Source data ::
————————
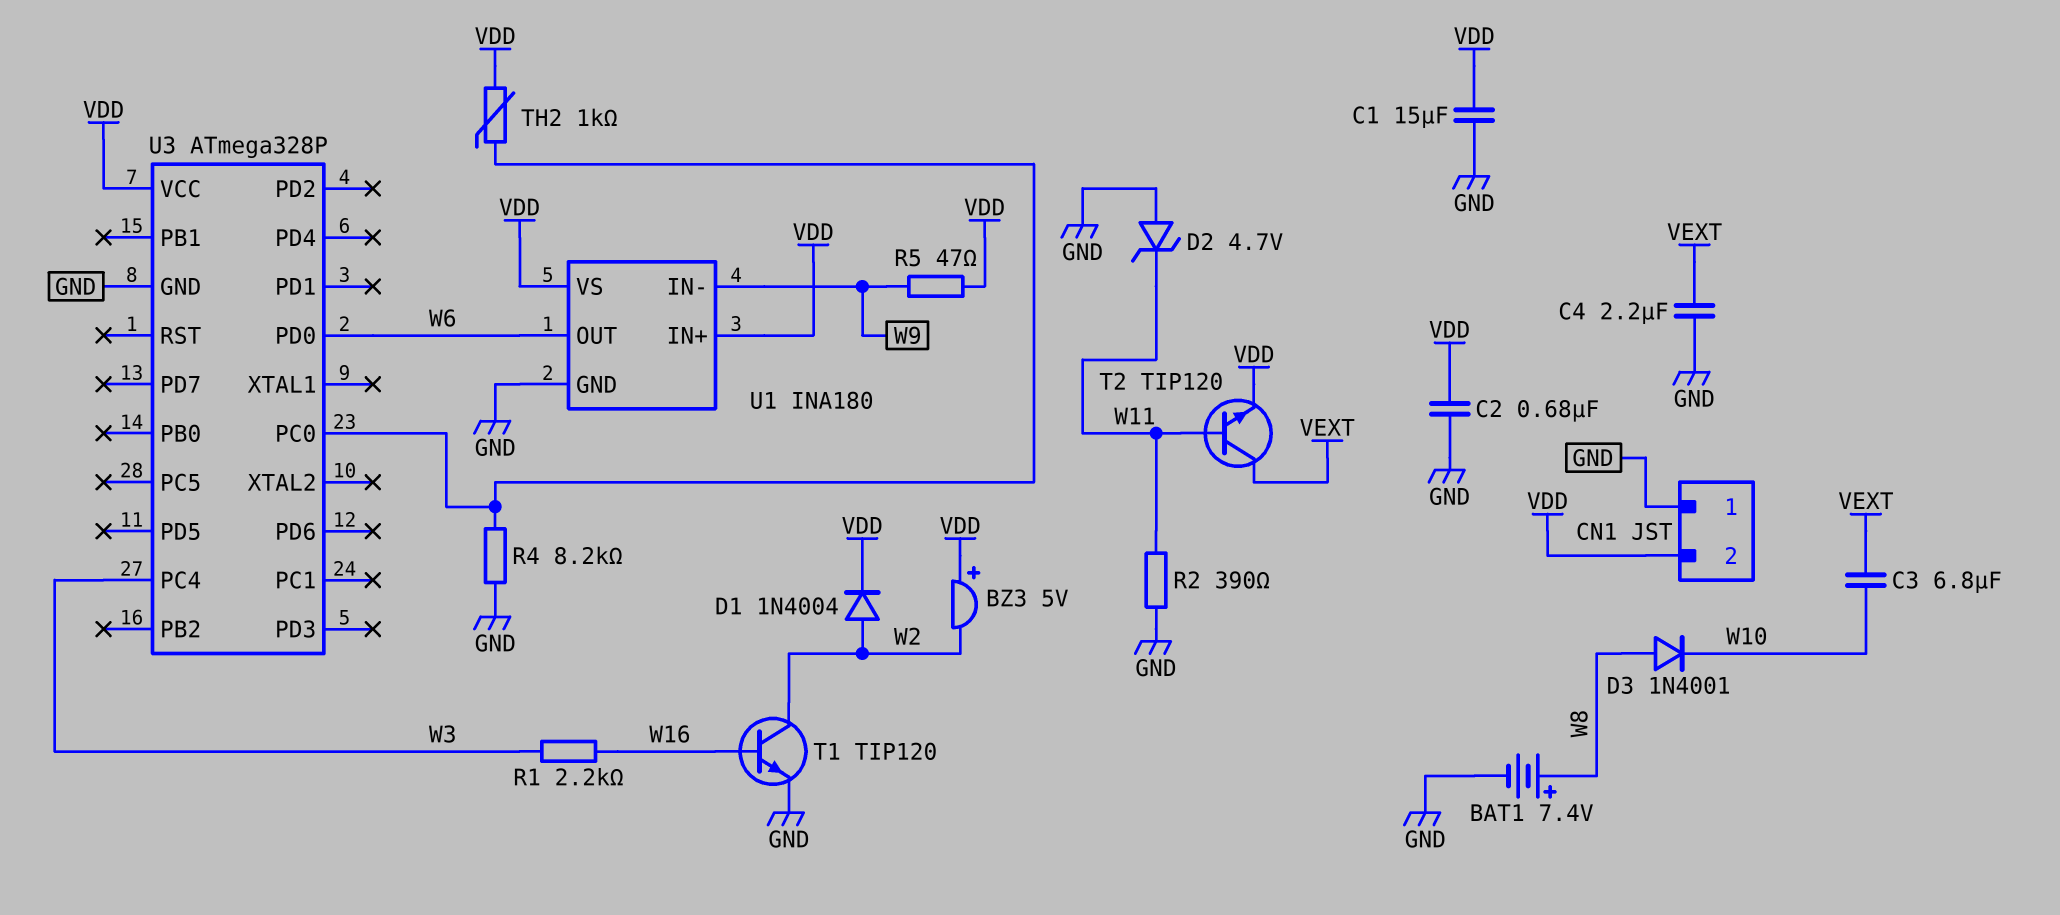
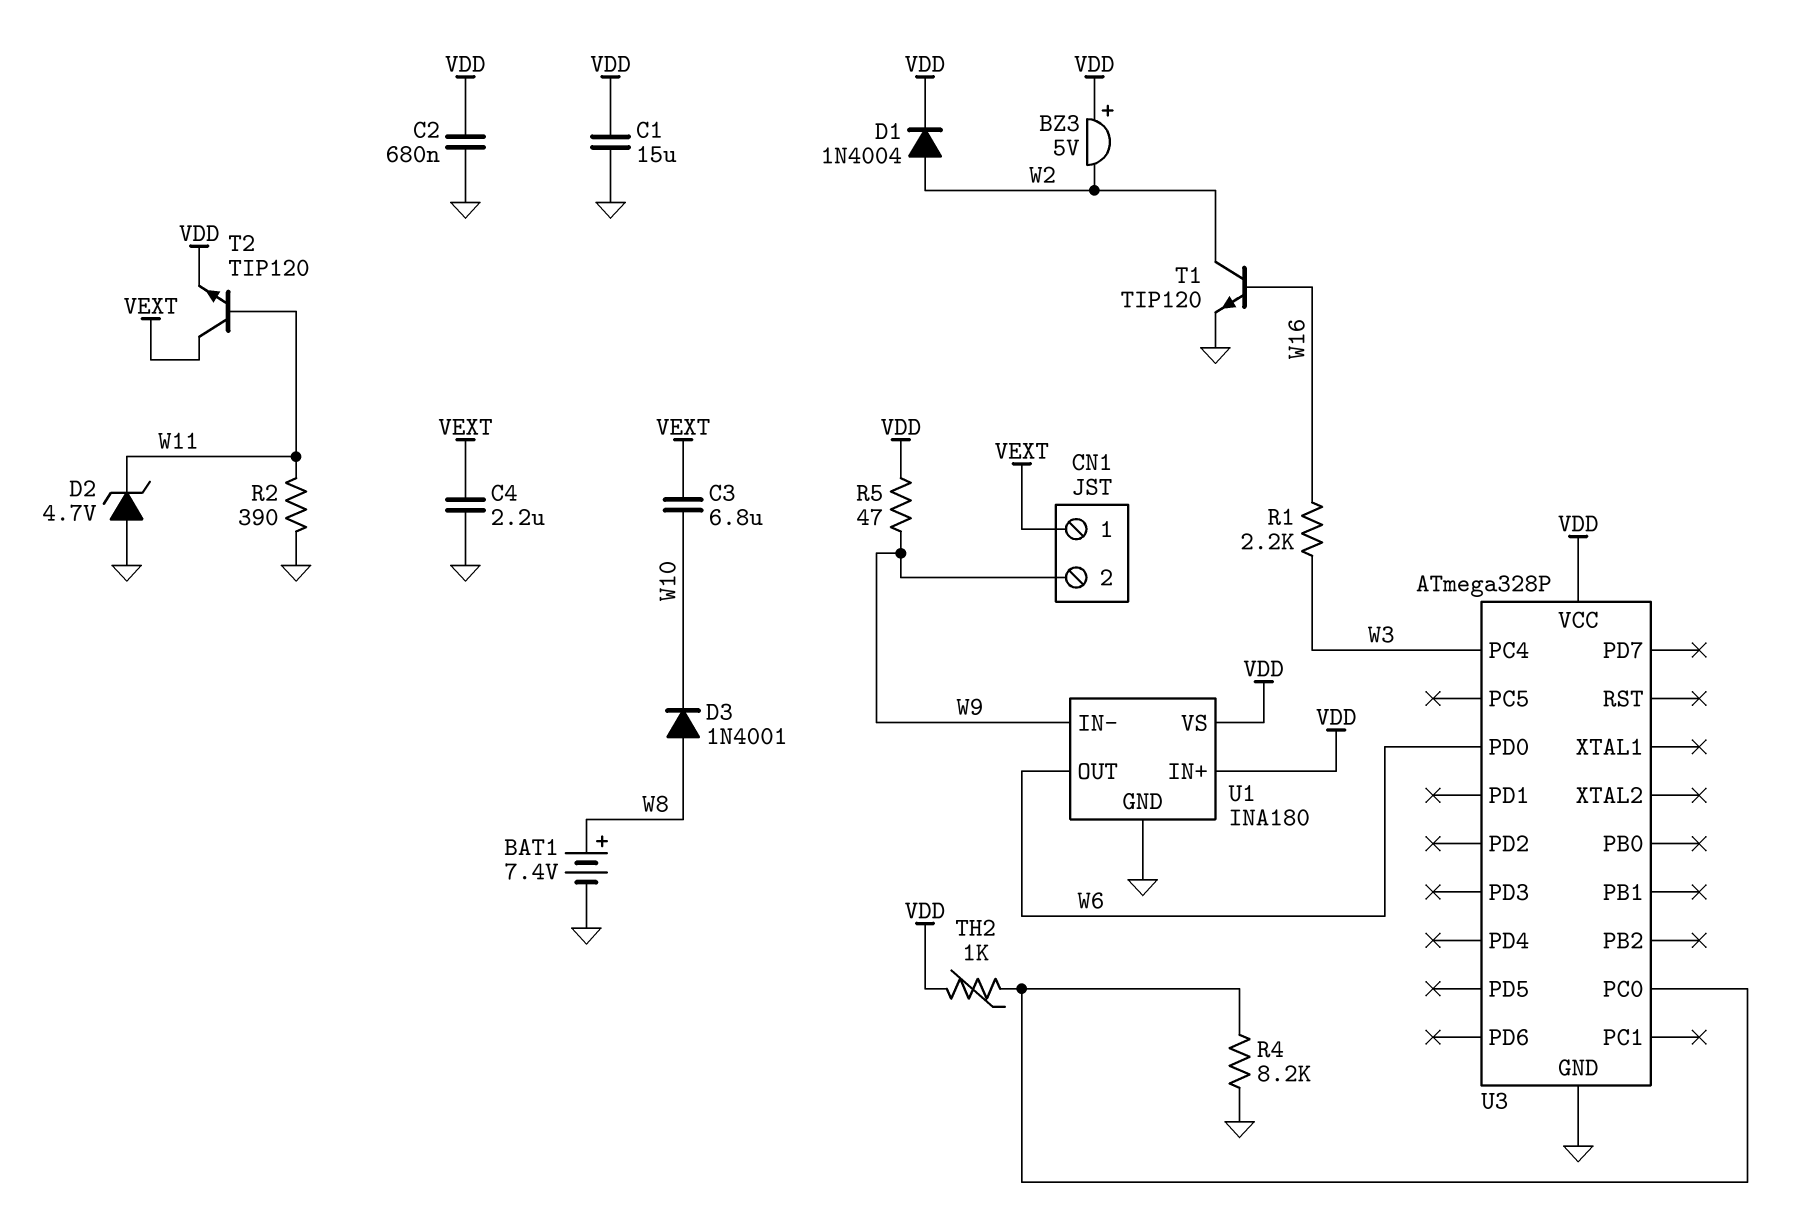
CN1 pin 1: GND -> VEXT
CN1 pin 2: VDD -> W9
————————
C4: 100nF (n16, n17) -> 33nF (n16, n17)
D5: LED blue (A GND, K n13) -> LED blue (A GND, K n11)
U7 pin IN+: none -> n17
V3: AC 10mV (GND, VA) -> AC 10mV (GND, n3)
————————
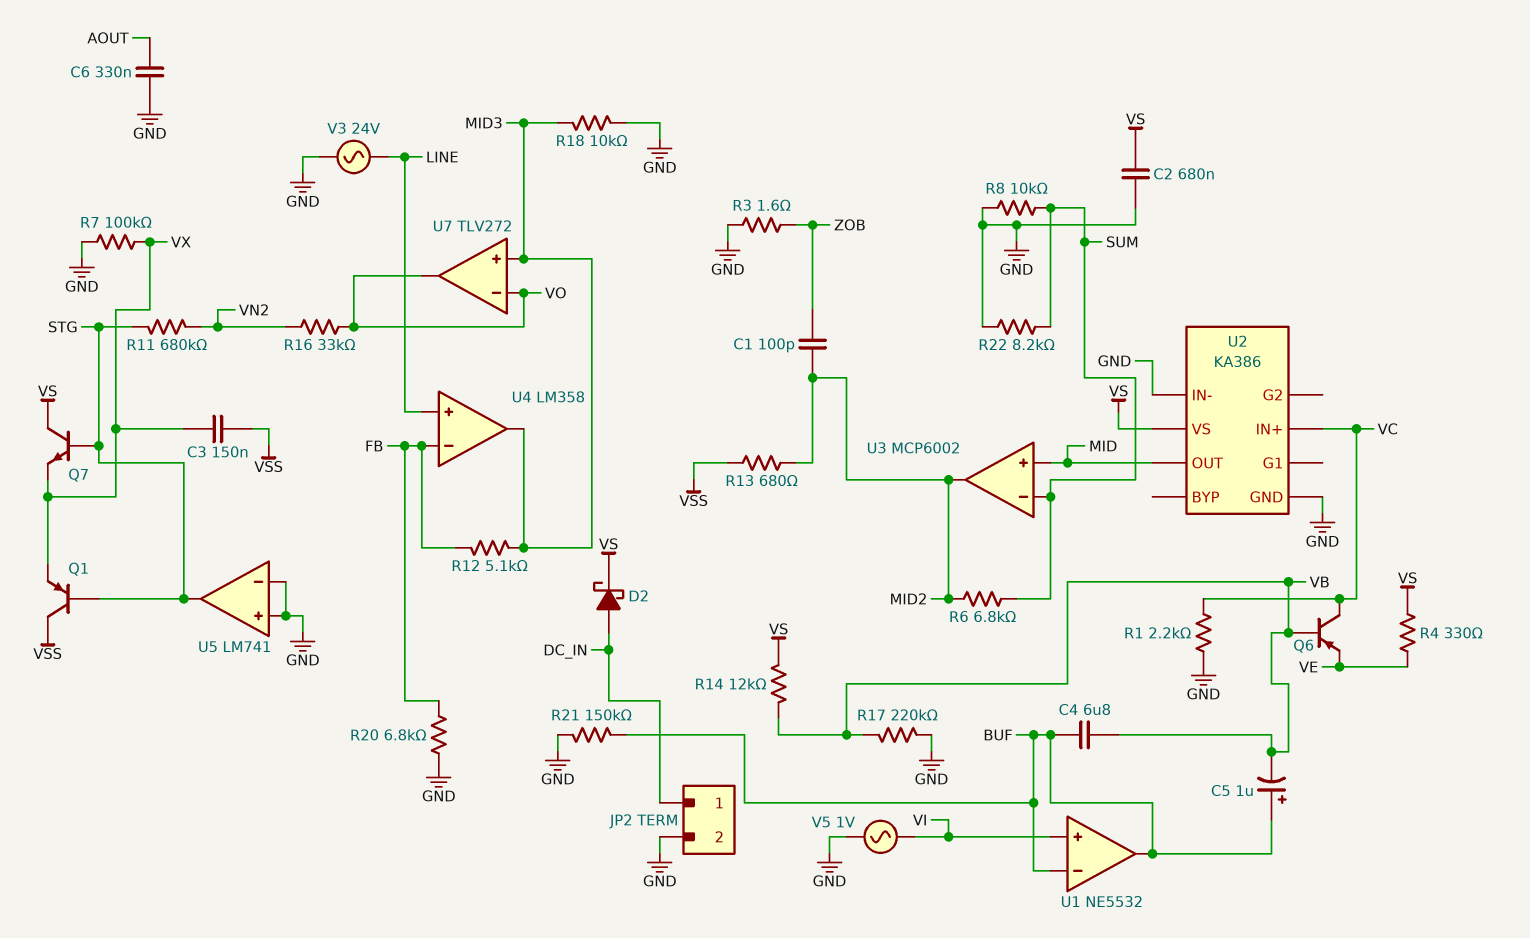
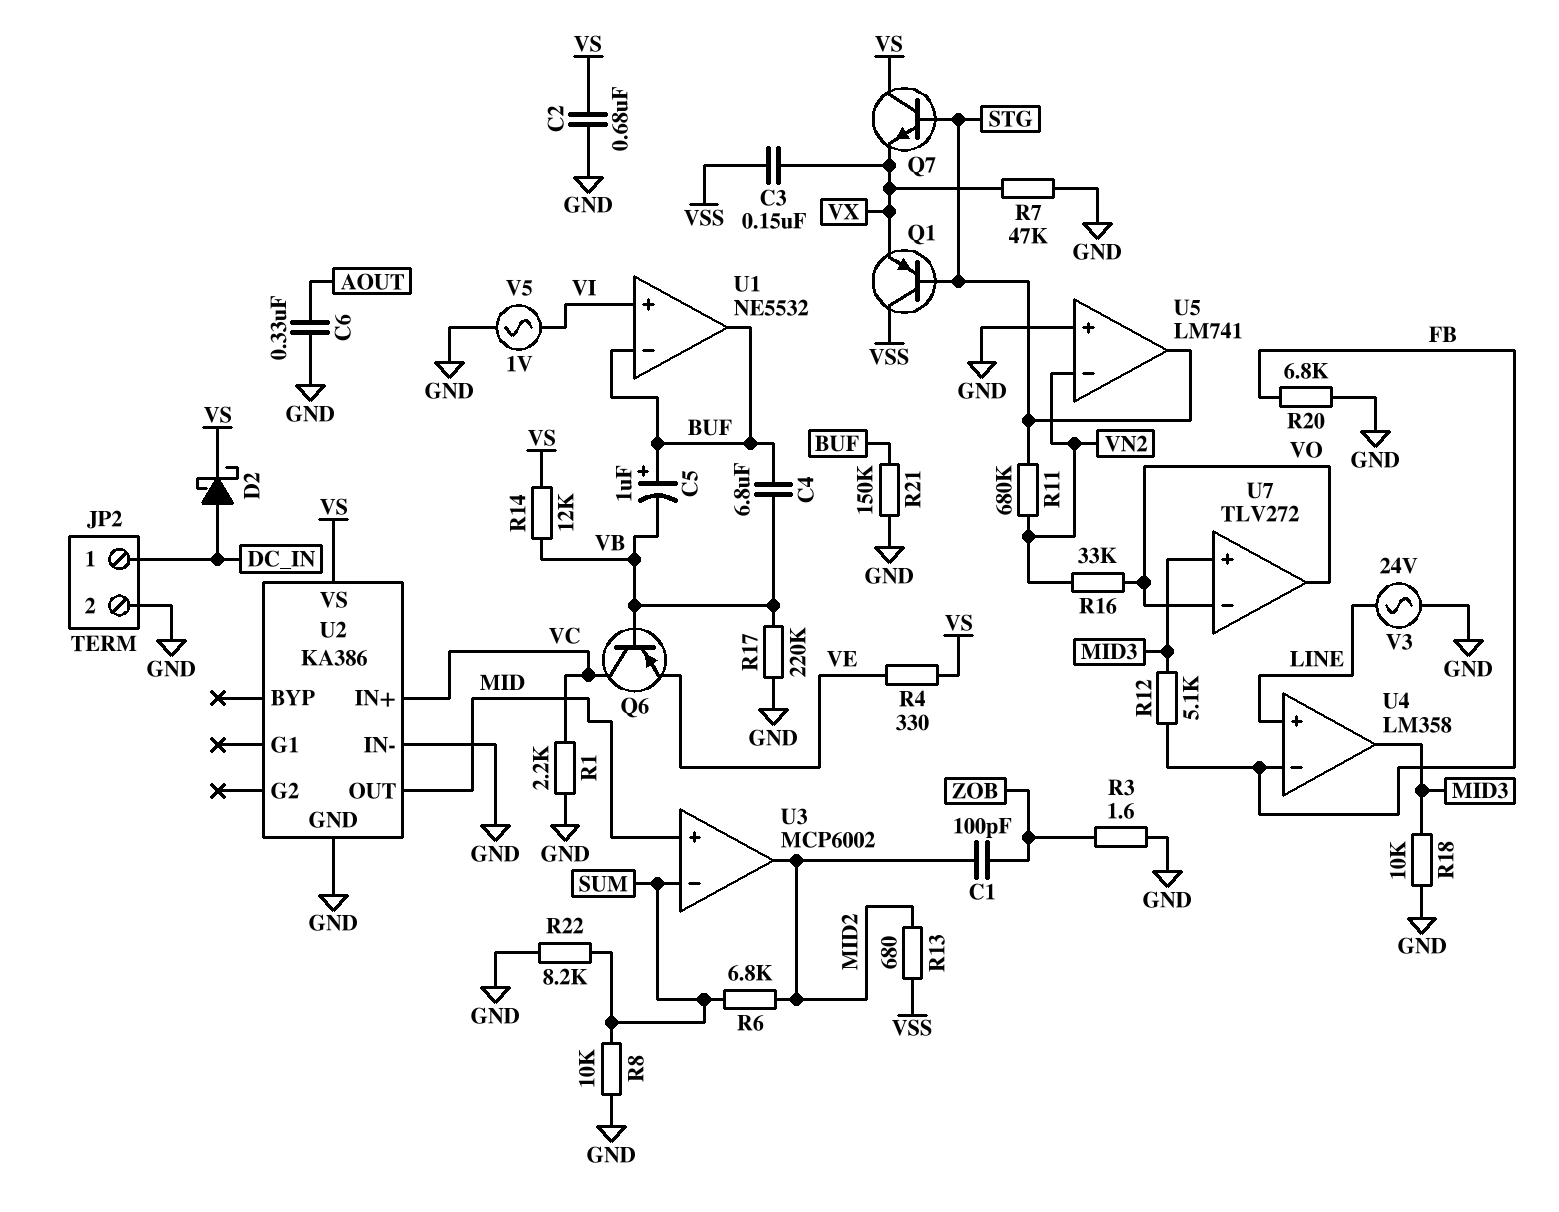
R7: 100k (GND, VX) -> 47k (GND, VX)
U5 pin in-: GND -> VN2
————————
What you will do :: Would you print exactly, and only, the lines of the data above from the line with "D5: LED blue" through the line with "V3: AC 10mV (GND, VA) -> AC 10mV (GND, n3)", inclusive?

Task output ::
D5: LED blue (A GND, K n13) -> LED blue (A GND, K n11)
U7 pin IN+: none -> n17
V3: AC 10mV (GND, VA) -> AC 10mV (GND, n3)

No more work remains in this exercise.